BRIEF - You are asked to copy the entire listing exactly, apart from its pictures.

WORKING DATA -
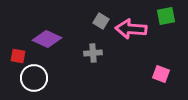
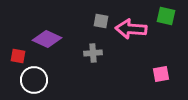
green square: rotated 24 degrees clockwise
gray square: rotated 21 degrees counterclockwise
pink square: rotated 30 degrees counterclockwise
white circle: moved 2 px down
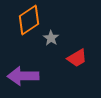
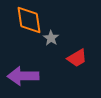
orange diamond: rotated 64 degrees counterclockwise
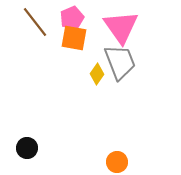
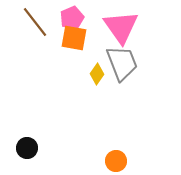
gray trapezoid: moved 2 px right, 1 px down
orange circle: moved 1 px left, 1 px up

ANSWER FOR THIS EXERCISE -
green square: rotated 24 degrees clockwise
gray square: rotated 21 degrees counterclockwise
pink square: rotated 30 degrees counterclockwise
white circle: moved 2 px down
orange diamond: rotated 64 degrees counterclockwise
gray trapezoid: moved 2 px right, 1 px down
orange circle: moved 1 px left, 1 px up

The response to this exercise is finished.